* The input:
##############################

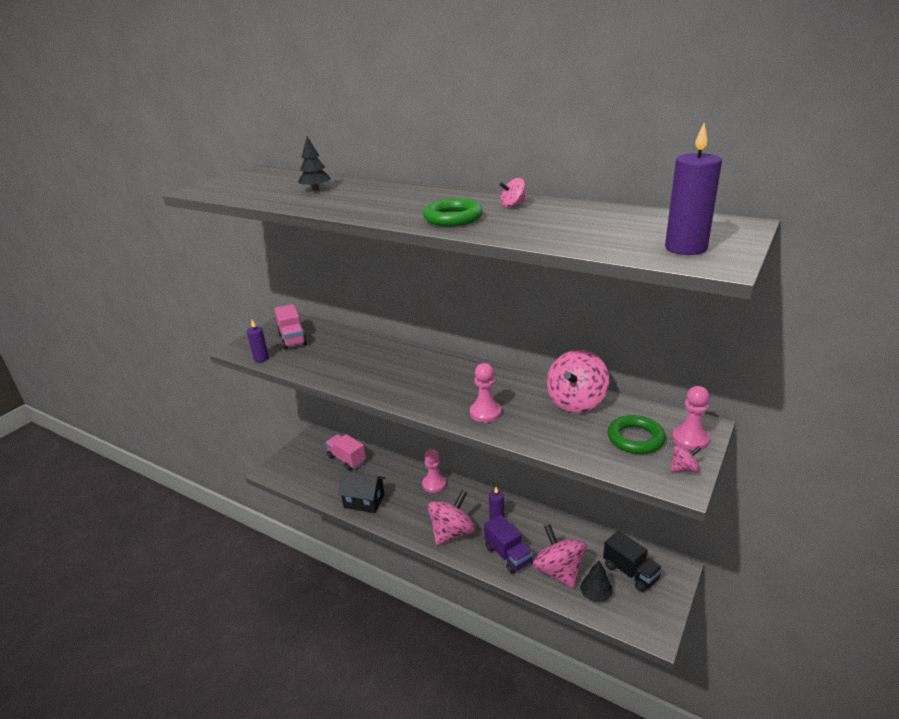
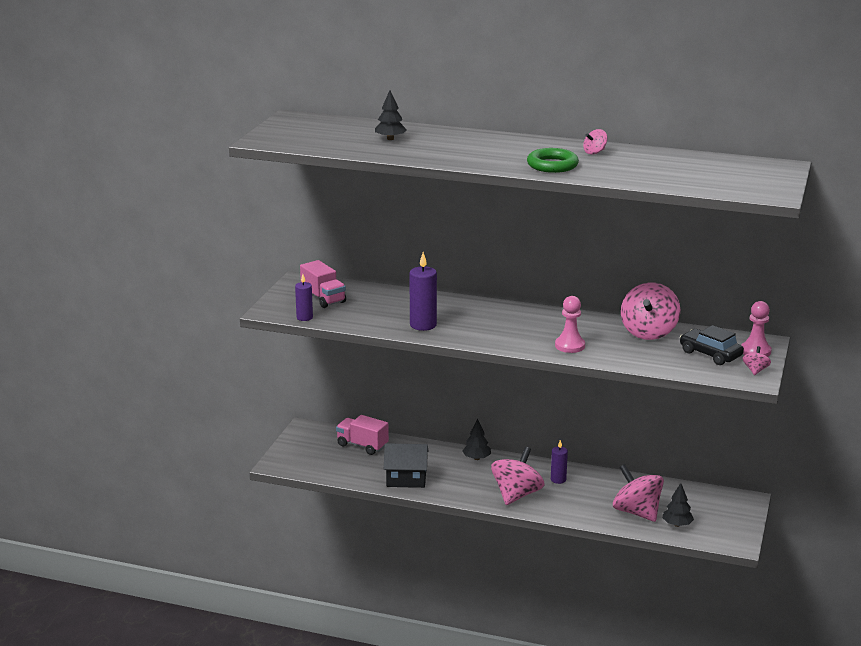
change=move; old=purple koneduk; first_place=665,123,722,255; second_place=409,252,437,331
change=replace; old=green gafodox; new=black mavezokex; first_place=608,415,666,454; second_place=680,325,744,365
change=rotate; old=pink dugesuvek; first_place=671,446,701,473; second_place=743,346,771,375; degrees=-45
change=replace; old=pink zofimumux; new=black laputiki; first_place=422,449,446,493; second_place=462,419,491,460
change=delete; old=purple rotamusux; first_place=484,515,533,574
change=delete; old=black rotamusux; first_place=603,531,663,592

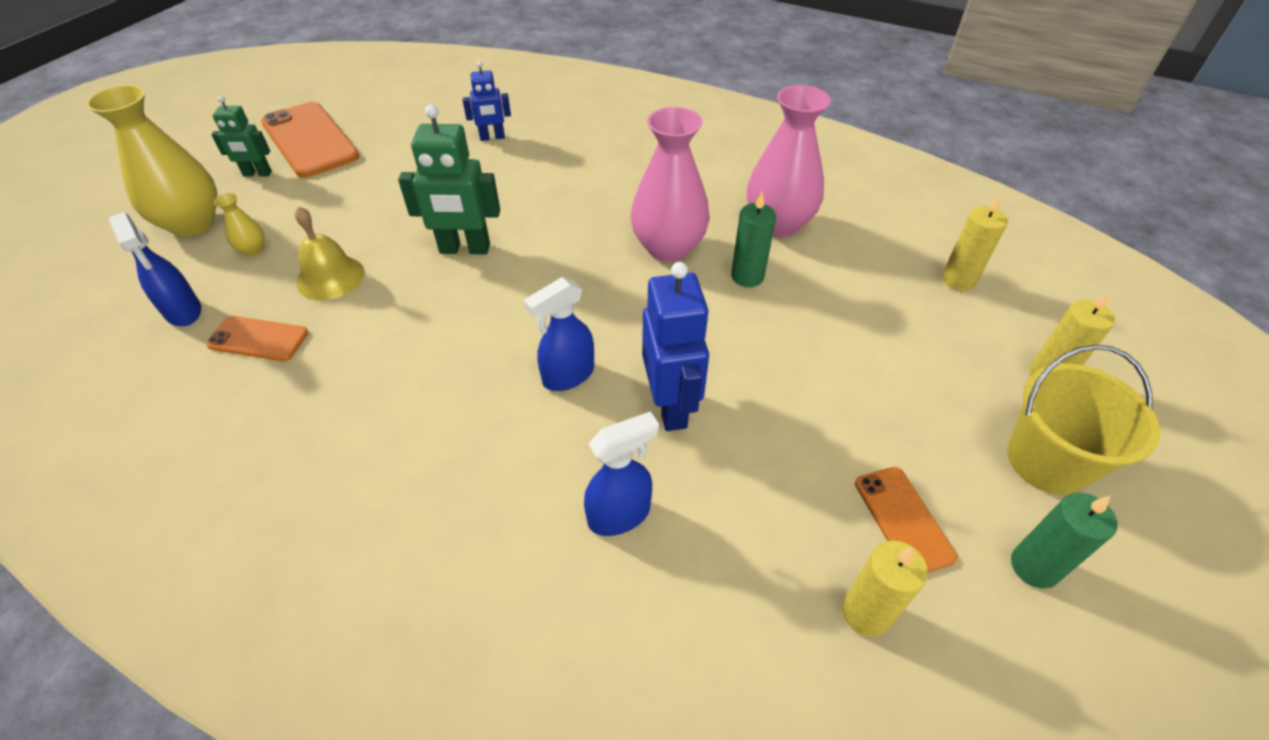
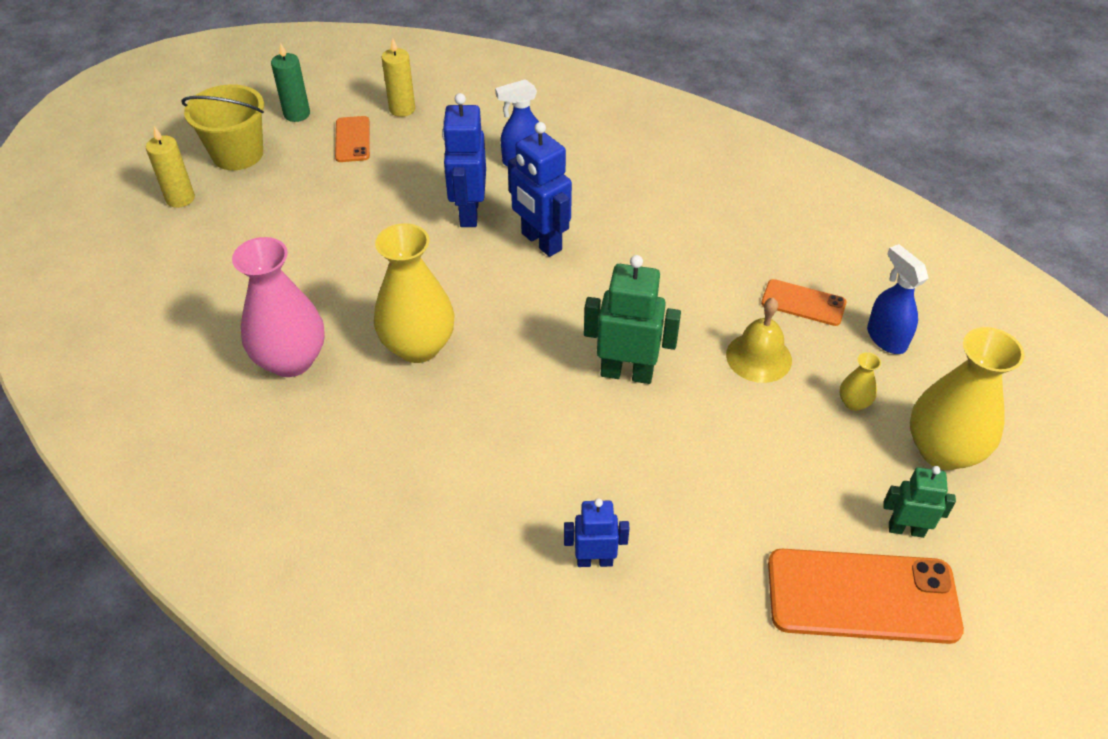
change=rotate; old=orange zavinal; first_place=261,102,359,178; second_place=768,549,964,644; degrees=-60
change=recolor; old=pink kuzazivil; new=yellow kuzazivil; first_place=631,107,710,262; second_place=374,223,455,363
change=delete; old=green koneduk; first_place=731,192,776,287
change=delete; old=yellow koneduk; first_place=942,195,1008,291
change=replace; old=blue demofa; new=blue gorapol; first_place=523,277,594,391; second_place=508,122,572,257

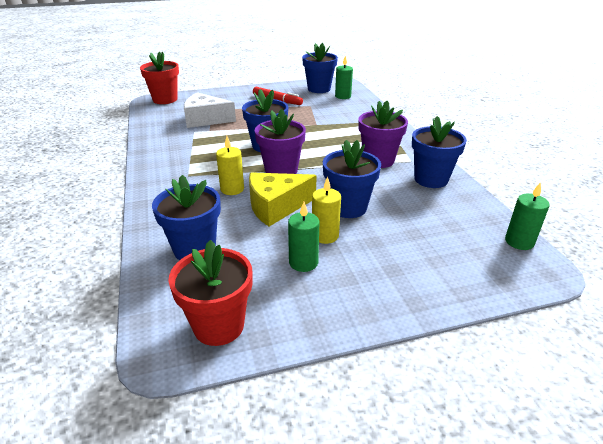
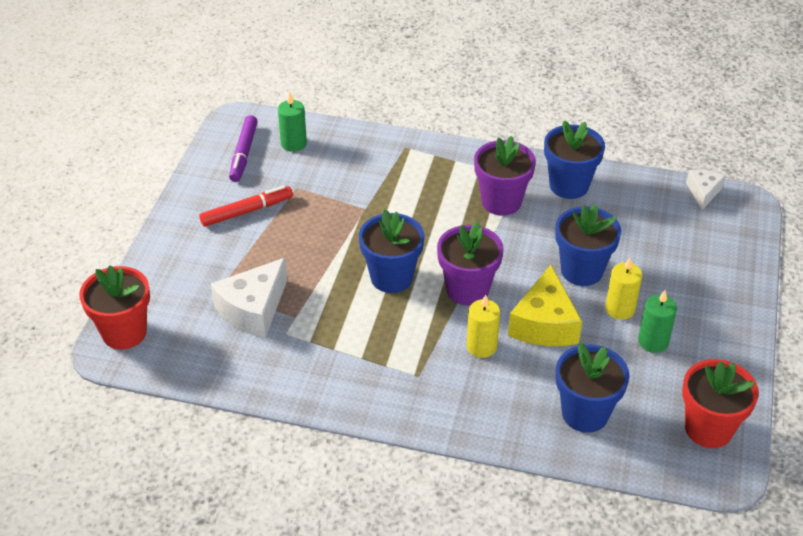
change=replace; old=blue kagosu; new=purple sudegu; first_place=302,43,338,93; second_place=229,115,258,182
change=replace; old=green koneduk; new=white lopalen; first_place=505,182,550,250; second_place=686,169,725,210

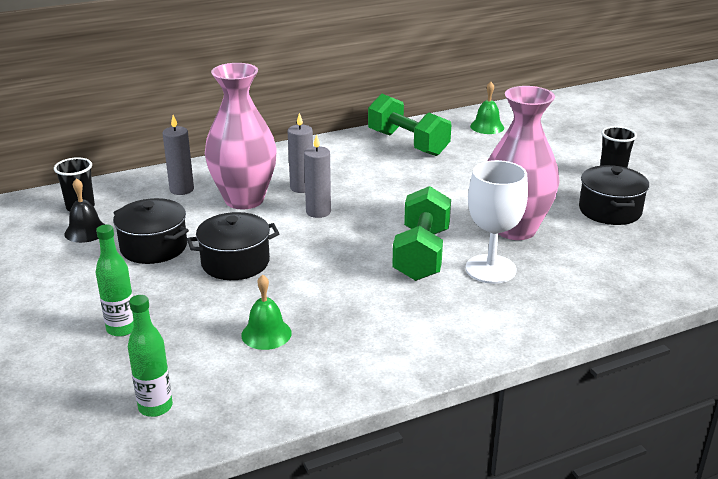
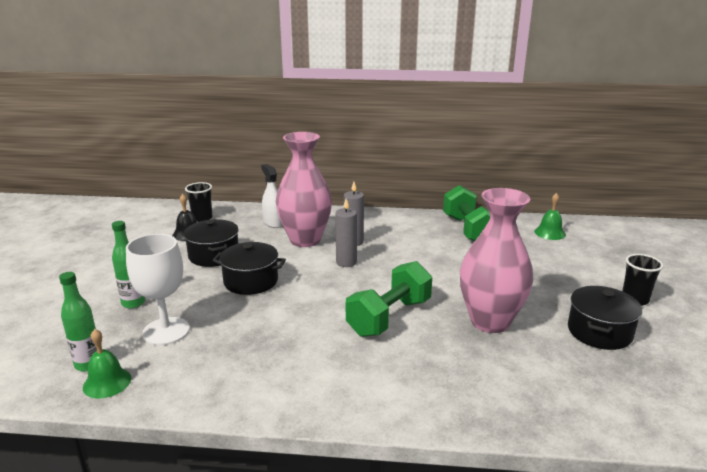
change=replace; old=grey koneduk; new=white demofa; first_place=162,115,194,195; second_place=261,164,283,228
change=move; old=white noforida; first_place=466,160,528,284; second_place=126,234,190,345
change=move; old=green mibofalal; first_place=241,274,292,350; second_place=83,329,131,398

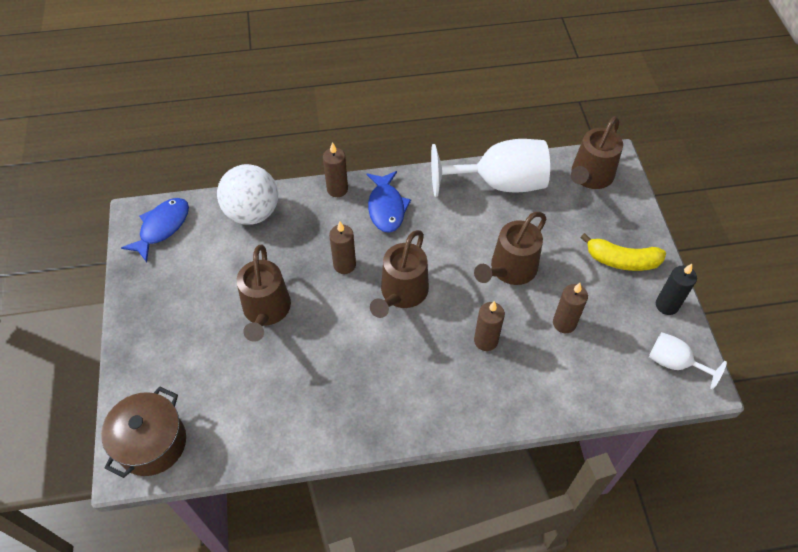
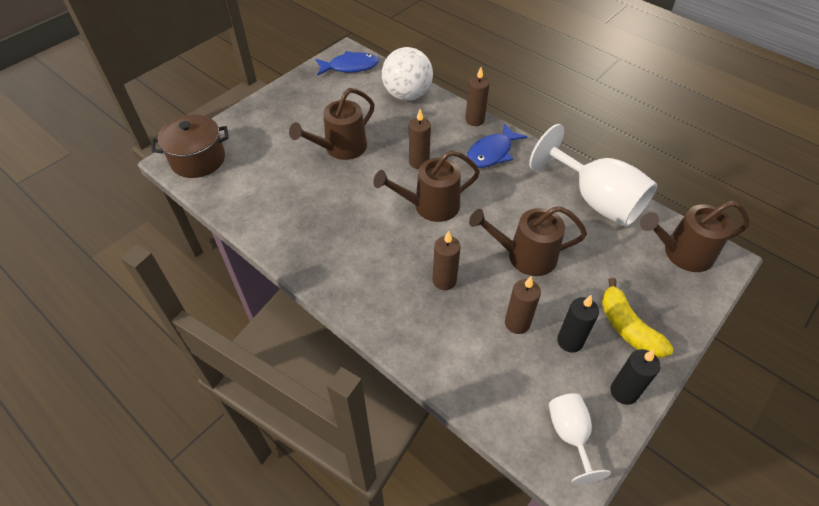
change=insert; new=black koneduk; second_place=557,295,599,353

##############################

* Work instructions:
Beginning with the line that contains "change=delete; old=purple rotamusux;", reproduce every line through the end of the records above exactly, leaving pictures out.

* Problem solution:
change=delete; old=purple rotamusux; first_place=484,515,533,574
change=delete; old=black rotamusux; first_place=603,531,663,592

change=rotate; old=orange zavinal; first_place=261,102,359,178; second_place=768,549,964,644; degrees=-60
change=recolor; old=pink kuzazivil; new=yellow kuzazivil; first_place=631,107,710,262; second_place=374,223,455,363
change=delete; old=green koneduk; first_place=731,192,776,287
change=delete; old=yellow koneduk; first_place=942,195,1008,291
change=replace; old=blue demofa; new=blue gorapol; first_place=523,277,594,391; second_place=508,122,572,257

change=replace; old=blue kagosu; new=purple sudegu; first_place=302,43,338,93; second_place=229,115,258,182
change=replace; old=green koneduk; new=white lopalen; first_place=505,182,550,250; second_place=686,169,725,210

change=replace; old=grey koneduk; new=white demofa; first_place=162,115,194,195; second_place=261,164,283,228
change=move; old=white noforida; first_place=466,160,528,284; second_place=126,234,190,345
change=move; old=green mibofalal; first_place=241,274,292,350; second_place=83,329,131,398

change=insert; new=black koneduk; second_place=557,295,599,353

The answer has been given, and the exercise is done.